==== DATASET RECORDS

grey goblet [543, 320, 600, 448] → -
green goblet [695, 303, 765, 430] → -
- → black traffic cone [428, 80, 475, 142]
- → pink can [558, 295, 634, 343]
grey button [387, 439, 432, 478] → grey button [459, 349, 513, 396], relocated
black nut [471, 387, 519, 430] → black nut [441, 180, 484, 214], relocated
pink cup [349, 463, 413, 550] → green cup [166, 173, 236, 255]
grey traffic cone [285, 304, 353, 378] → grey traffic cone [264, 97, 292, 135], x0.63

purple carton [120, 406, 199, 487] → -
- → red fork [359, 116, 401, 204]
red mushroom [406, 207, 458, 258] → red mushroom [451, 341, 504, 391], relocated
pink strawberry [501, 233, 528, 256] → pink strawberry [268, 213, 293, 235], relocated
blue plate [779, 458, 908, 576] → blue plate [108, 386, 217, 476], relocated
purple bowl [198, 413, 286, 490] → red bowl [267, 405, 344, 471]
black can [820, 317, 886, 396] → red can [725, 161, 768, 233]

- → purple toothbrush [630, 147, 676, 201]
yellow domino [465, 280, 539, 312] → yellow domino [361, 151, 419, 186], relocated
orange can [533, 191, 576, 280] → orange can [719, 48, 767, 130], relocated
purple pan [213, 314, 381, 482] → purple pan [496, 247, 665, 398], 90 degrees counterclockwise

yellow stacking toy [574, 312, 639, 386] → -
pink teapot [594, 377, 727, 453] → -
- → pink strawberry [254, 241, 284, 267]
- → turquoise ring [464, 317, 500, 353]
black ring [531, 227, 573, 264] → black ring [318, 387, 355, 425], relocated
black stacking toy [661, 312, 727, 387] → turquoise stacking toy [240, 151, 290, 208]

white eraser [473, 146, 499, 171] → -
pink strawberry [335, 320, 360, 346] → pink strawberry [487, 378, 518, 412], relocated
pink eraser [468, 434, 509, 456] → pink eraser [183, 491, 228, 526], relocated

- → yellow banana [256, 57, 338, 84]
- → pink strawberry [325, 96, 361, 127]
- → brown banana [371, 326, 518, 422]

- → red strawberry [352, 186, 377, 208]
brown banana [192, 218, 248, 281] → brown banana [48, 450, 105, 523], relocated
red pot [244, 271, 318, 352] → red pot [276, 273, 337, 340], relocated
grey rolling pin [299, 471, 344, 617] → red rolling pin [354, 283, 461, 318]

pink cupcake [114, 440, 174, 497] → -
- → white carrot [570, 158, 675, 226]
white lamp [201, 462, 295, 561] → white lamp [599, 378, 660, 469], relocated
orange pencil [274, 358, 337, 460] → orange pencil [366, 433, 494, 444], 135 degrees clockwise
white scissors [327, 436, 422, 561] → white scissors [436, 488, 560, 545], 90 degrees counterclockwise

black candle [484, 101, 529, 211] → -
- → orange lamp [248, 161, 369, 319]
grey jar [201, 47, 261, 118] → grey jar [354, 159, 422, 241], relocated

========

* _YOUR OBJECTIVE_: A faithful copy of all the records is required.

* _ANSWER BOX_:
grey goblet [543, 320, 600, 448] → -
green goblet [695, 303, 765, 430] → -
- → black traffic cone [428, 80, 475, 142]
- → pink can [558, 295, 634, 343]
grey button [387, 439, 432, 478] → grey button [459, 349, 513, 396], relocated
black nut [471, 387, 519, 430] → black nut [441, 180, 484, 214], relocated
pink cup [349, 463, 413, 550] → green cup [166, 173, 236, 255]
grey traffic cone [285, 304, 353, 378] → grey traffic cone [264, 97, 292, 135], x0.63

purple carton [120, 406, 199, 487] → -
- → red fork [359, 116, 401, 204]
red mushroom [406, 207, 458, 258] → red mushroom [451, 341, 504, 391], relocated
pink strawberry [501, 233, 528, 256] → pink strawberry [268, 213, 293, 235], relocated
blue plate [779, 458, 908, 576] → blue plate [108, 386, 217, 476], relocated
purple bowl [198, 413, 286, 490] → red bowl [267, 405, 344, 471]
black can [820, 317, 886, 396] → red can [725, 161, 768, 233]

- → purple toothbrush [630, 147, 676, 201]
yellow domino [465, 280, 539, 312] → yellow domino [361, 151, 419, 186], relocated
orange can [533, 191, 576, 280] → orange can [719, 48, 767, 130], relocated
purple pan [213, 314, 381, 482] → purple pan [496, 247, 665, 398], 90 degrees counterclockwise

yellow stacking toy [574, 312, 639, 386] → -
pink teapot [594, 377, 727, 453] → -
- → pink strawberry [254, 241, 284, 267]
- → turquoise ring [464, 317, 500, 353]
black ring [531, 227, 573, 264] → black ring [318, 387, 355, 425], relocated
black stacking toy [661, 312, 727, 387] → turquoise stacking toy [240, 151, 290, 208]

white eraser [473, 146, 499, 171] → -
pink strawberry [335, 320, 360, 346] → pink strawberry [487, 378, 518, 412], relocated
pink eraser [468, 434, 509, 456] → pink eraser [183, 491, 228, 526], relocated

- → yellow banana [256, 57, 338, 84]
- → pink strawberry [325, 96, 361, 127]
- → brown banana [371, 326, 518, 422]

- → red strawberry [352, 186, 377, 208]
brown banana [192, 218, 248, 281] → brown banana [48, 450, 105, 523], relocated
red pot [244, 271, 318, 352] → red pot [276, 273, 337, 340], relocated
grey rolling pin [299, 471, 344, 617] → red rolling pin [354, 283, 461, 318]

pink cupcake [114, 440, 174, 497] → -
- → white carrot [570, 158, 675, 226]
white lamp [201, 462, 295, 561] → white lamp [599, 378, 660, 469], relocated
orange pencil [274, 358, 337, 460] → orange pencil [366, 433, 494, 444], 135 degrees clockwise
white scissors [327, 436, 422, 561] → white scissors [436, 488, 560, 545], 90 degrees counterclockwise

black candle [484, 101, 529, 211] → -
- → orange lamp [248, 161, 369, 319]
grey jar [201, 47, 261, 118] → grey jar [354, 159, 422, 241], relocated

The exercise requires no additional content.